Assigned task: In the data below, how many lines include the word "DGND"? Give only the number.

Raw data below:

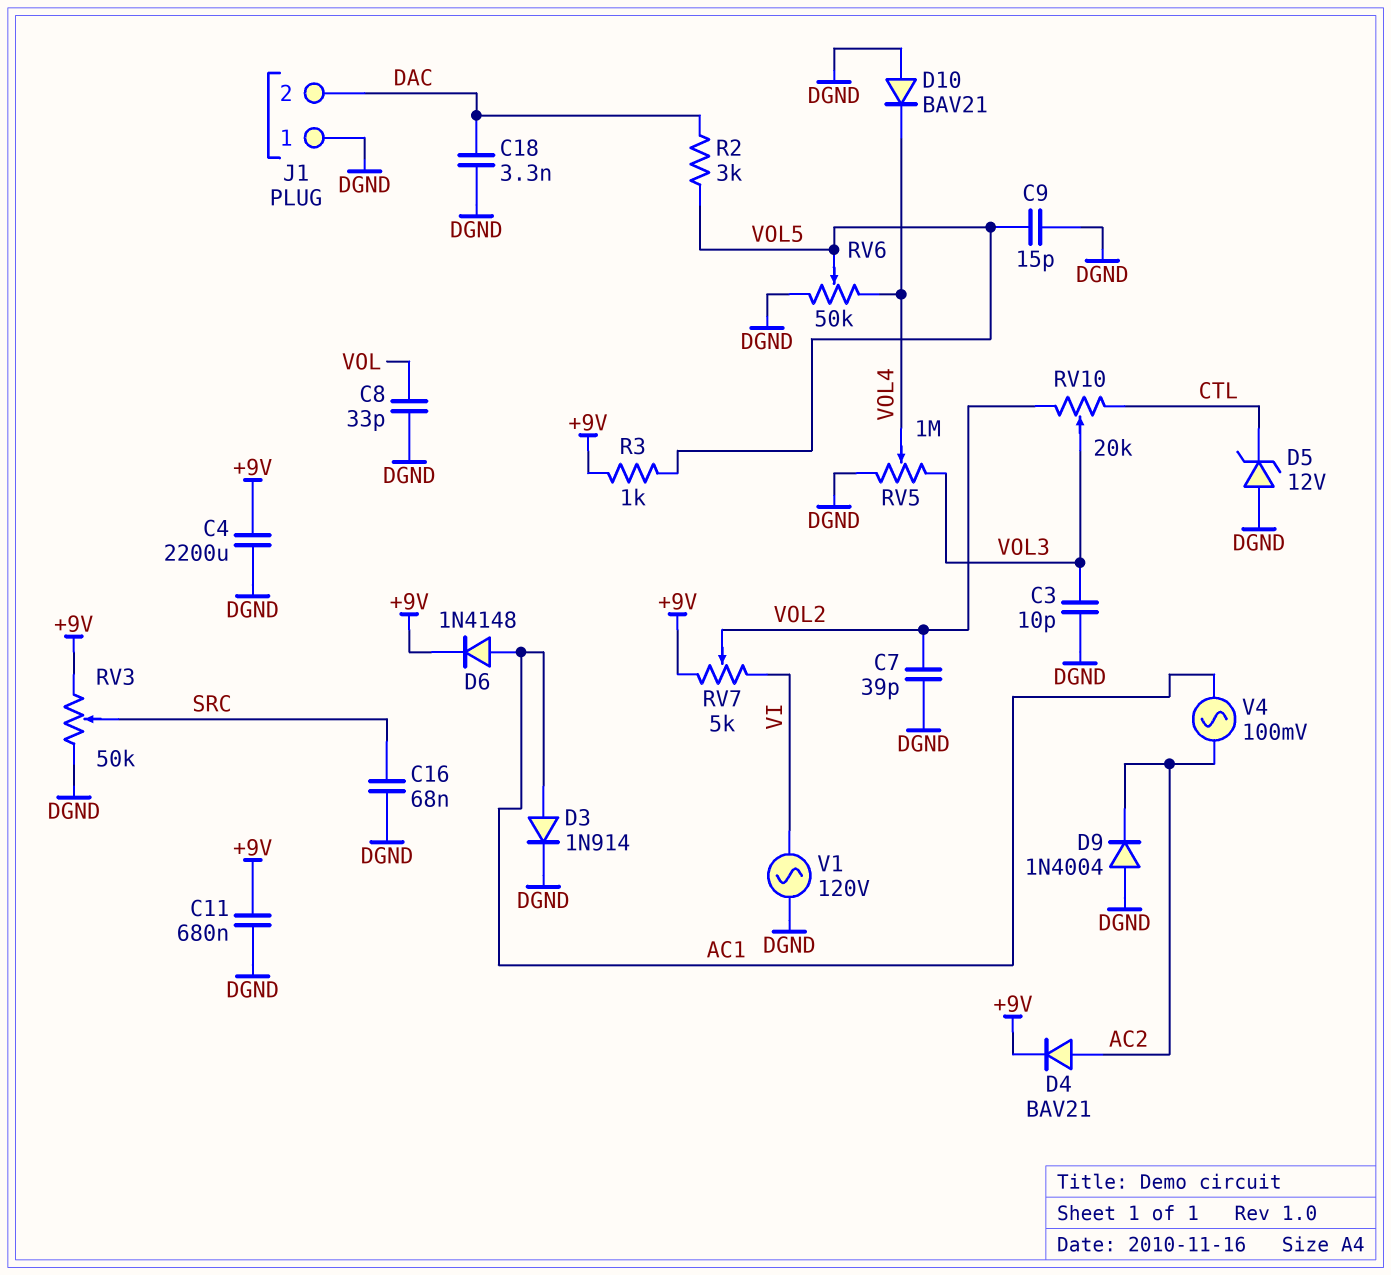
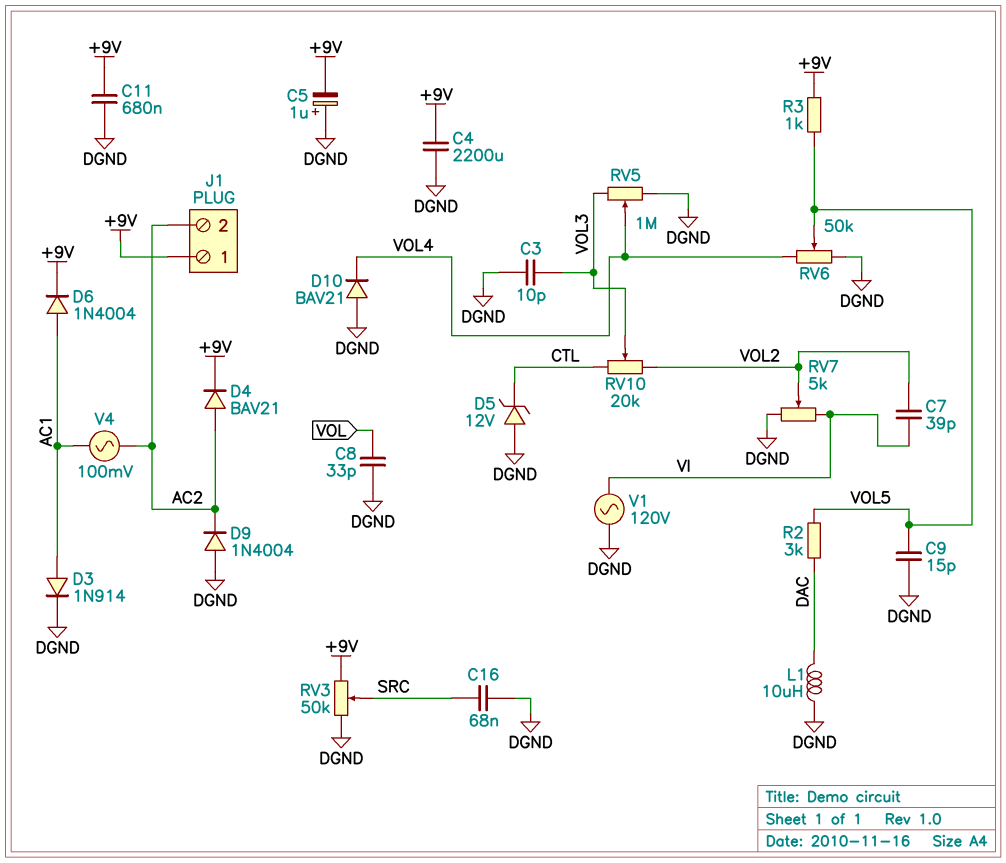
C5: none -> 1uF (plus DGND, minus +9V)
C7: 39pF (DGND, VOL2) -> 39pF (VI, VOL2)
C18: 3.3nF (DAC, DGND) -> none
D6: diode 1N4148 (A AC1, K +9V) -> diode 1N4004 (A AC1, K +9V)
J1 pin 1: DGND -> +9V
J1 pin 2: DAC -> AC2
L1: none -> 10uH (DAC, DGND)
RV7: 5k (+9V, VI, wiper VOL2) -> 5k (DGND, VI, wiper VOL2)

End of Raw data.

Answer section: 6